• What to do: In the entries that follow, the first line to write out is the one containing "brown clock: 6 -> 7", and the last is the one containing "turquoise tape: 4 -> 3". Reproduce that stretch exactly, with nothing before or after it.

• Material for the task:
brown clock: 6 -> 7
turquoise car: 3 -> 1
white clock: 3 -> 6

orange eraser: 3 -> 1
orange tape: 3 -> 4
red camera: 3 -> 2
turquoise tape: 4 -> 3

* * *

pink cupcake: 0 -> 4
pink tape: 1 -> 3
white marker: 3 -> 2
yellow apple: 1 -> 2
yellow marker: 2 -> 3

• Solution to this exercise:
brown clock: 6 -> 7
turquoise car: 3 -> 1
white clock: 3 -> 6

orange eraser: 3 -> 1
orange tape: 3 -> 4
red camera: 3 -> 2
turquoise tape: 4 -> 3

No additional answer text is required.